> [TASK DESCRIPTION]: Your response is a verbatim copy of the listing, stripped of its images.

┌─ EXERCISE MATERIAL

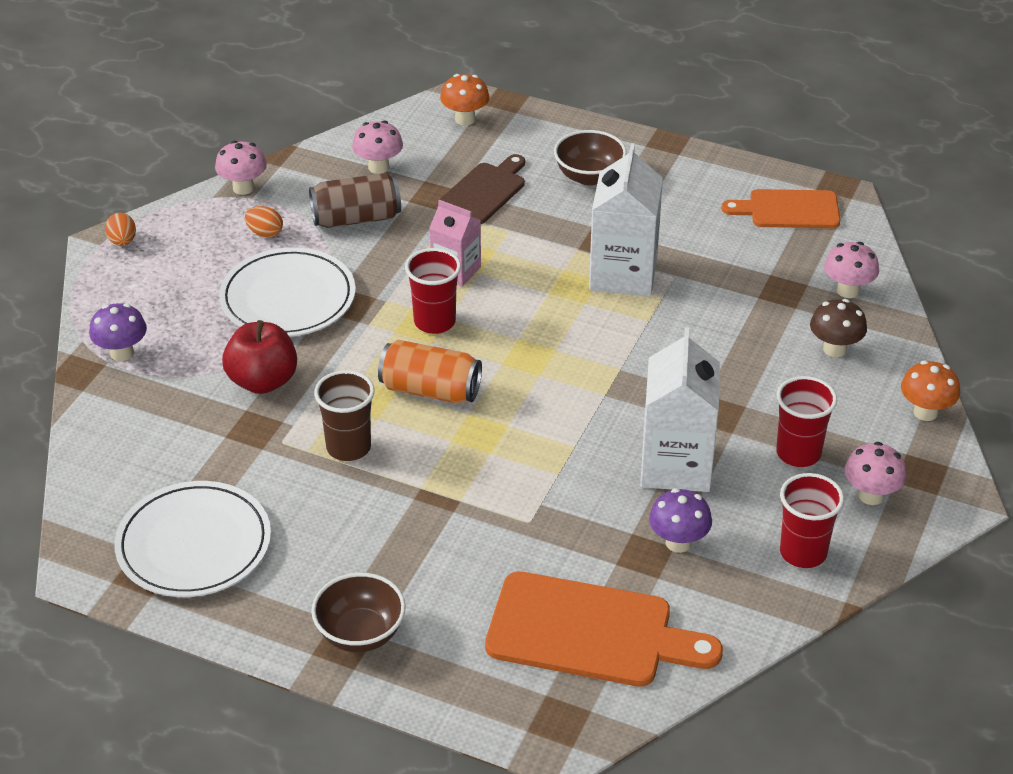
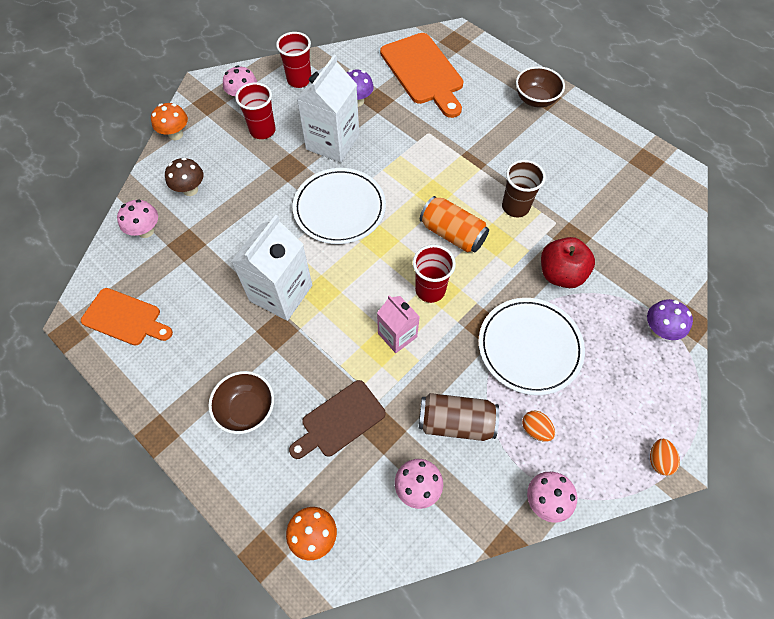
camera: 160 degrees left, 20 degrees up
(194, 544) = (617, 170): white plate -> white plate (339, 208)
(589, 632) = (423, 72): orange cutting board -> orange cutting board turned 150 degrees counterclockwise

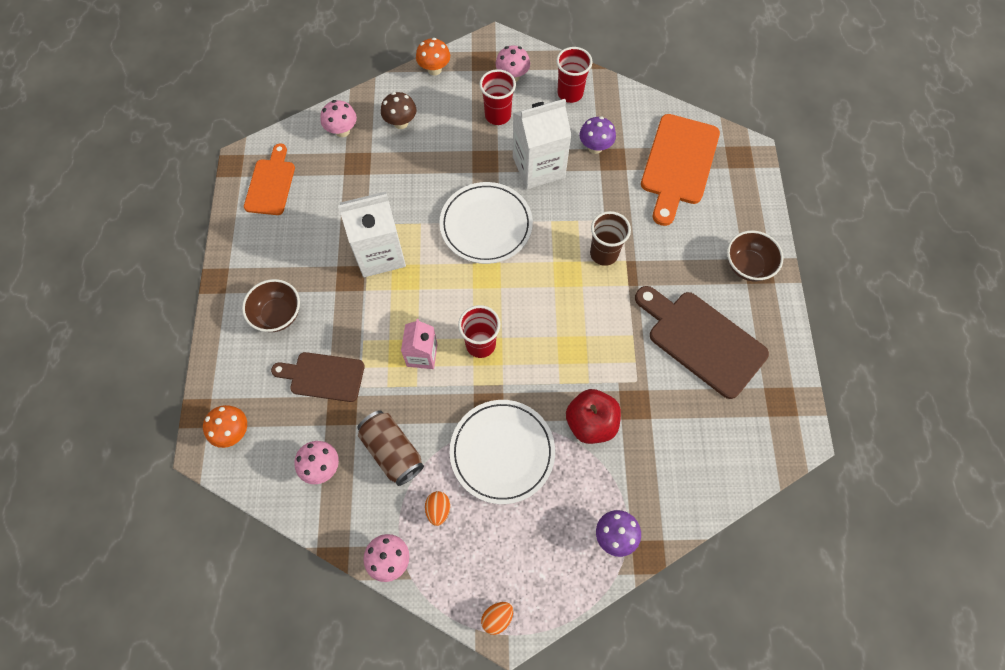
camera: 45 degrees right, 5 degrees up
(125, 318) = (271, 184): orange cutting board -> orange cutting board turned 150 degrees counterclockwise
(452, 234) = (545, 317): orange can -> none
(515, 207) = (619, 340): brown cup -> brown cup (604, 253)
(563, 165) = (702, 340): none -> brown cutting board

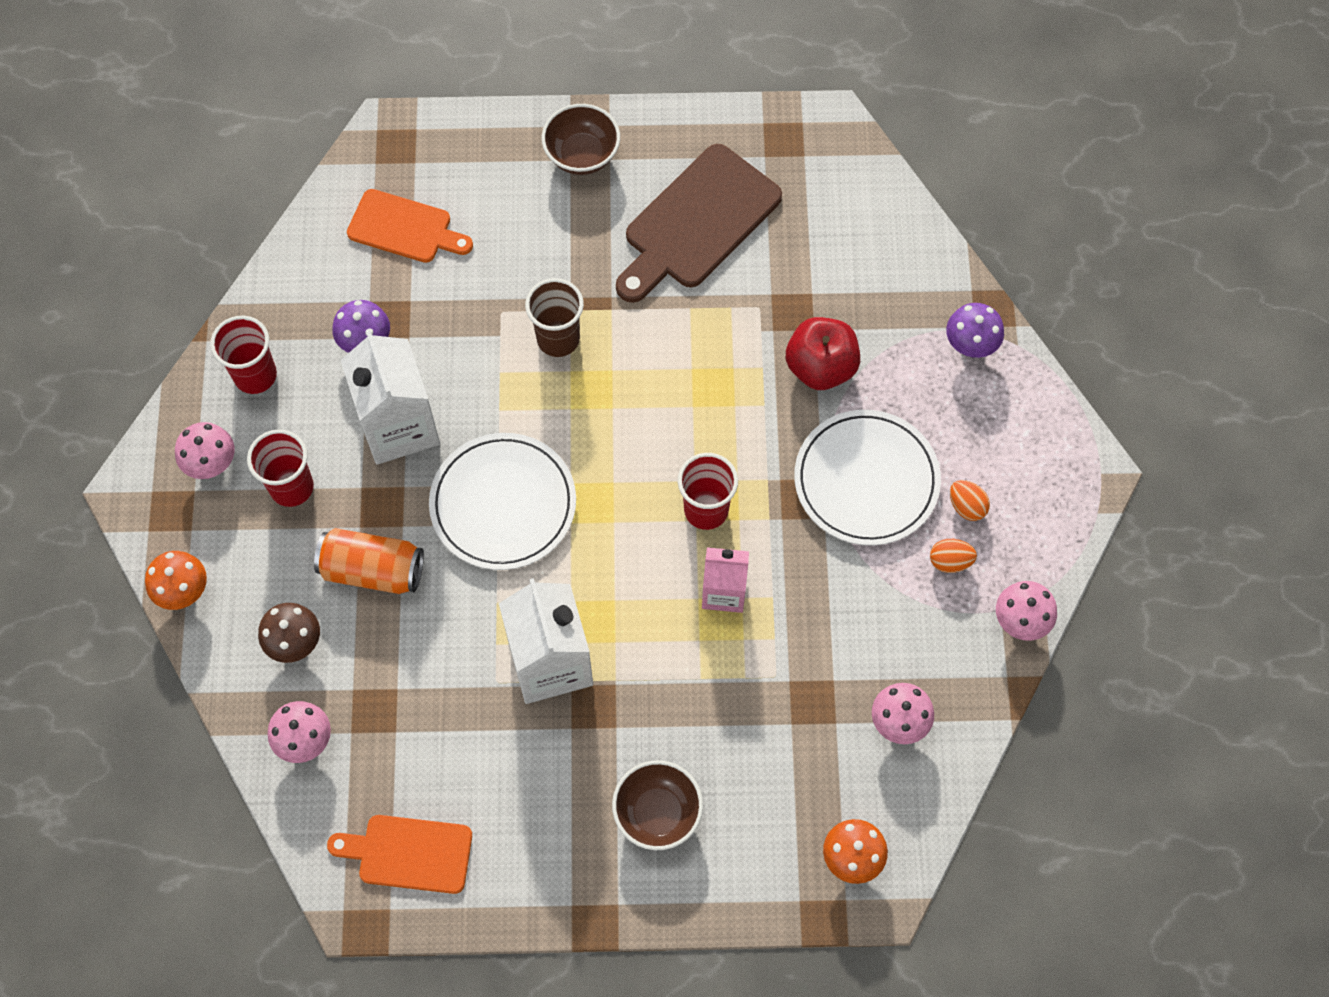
camera: 90 degrees left, 0 degrees up
(323, 376) = (760, 732): brown cutting board -> none
(392, 451) = (871, 626): brown can -> none
(444, 158) = (372, 570): none -> orange can
(497, 618) = (1082, 486): orange egg -> orange egg (966, 506)
(678, 164) = (404, 228): orange cutting board -> orange cutting board, size x0.63

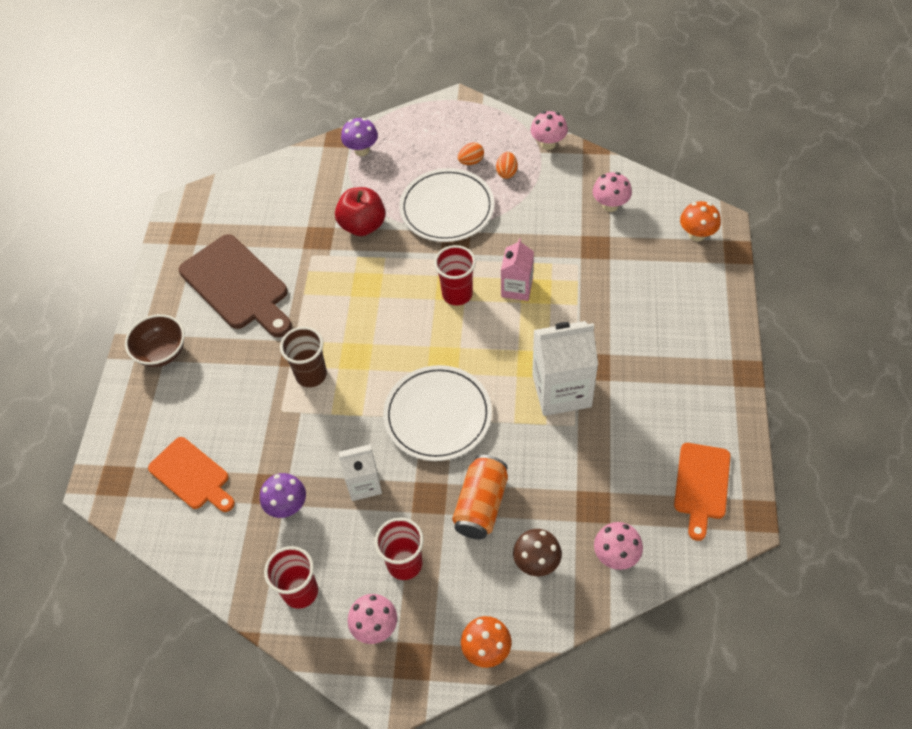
camera: 80 degrees left, 10 degrees down
(399, 426) = (364, 484): white carton -> white carton, size x0.59
(404, 228) = (192, 475): orange cutting board -> orange cutting board turned 105 degrees clockwise
(657, 813) = (669, 333): brown bowl -> none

└─

> [YOUR RESPONSE]:
camera: 160 degrees left, 20 degrees up
(194, 544) = (617, 170): white plate -> white plate (339, 208)
(589, 632) = (423, 72): orange cutting board -> orange cutting board turned 150 degrees counterclockwise

camera: 45 degrees right, 5 degrees up
(125, 318) = (271, 184): orange cutting board -> orange cutting board turned 150 degrees counterclockwise
(452, 234) = (545, 317): orange can -> none
(515, 207) = (619, 340): brown cup -> brown cup (604, 253)
(563, 165) = (702, 340): none -> brown cutting board

camera: 90 degrees left, 0 degrees up
(323, 376) = (760, 732): brown cutting board -> none
(392, 451) = (871, 626): brown can -> none
(444, 158) = (372, 570): none -> orange can
(497, 618) = (1082, 486): orange egg -> orange egg (966, 506)
(678, 164) = (404, 228): orange cutting board -> orange cutting board, size x0.63

camera: 80 degrees left, 10 degrees down
(399, 426) = (364, 484): white carton -> white carton, size x0.59
(404, 228) = (192, 475): orange cutting board -> orange cutting board turned 105 degrees clockwise
(657, 813) = (669, 333): brown bowl -> none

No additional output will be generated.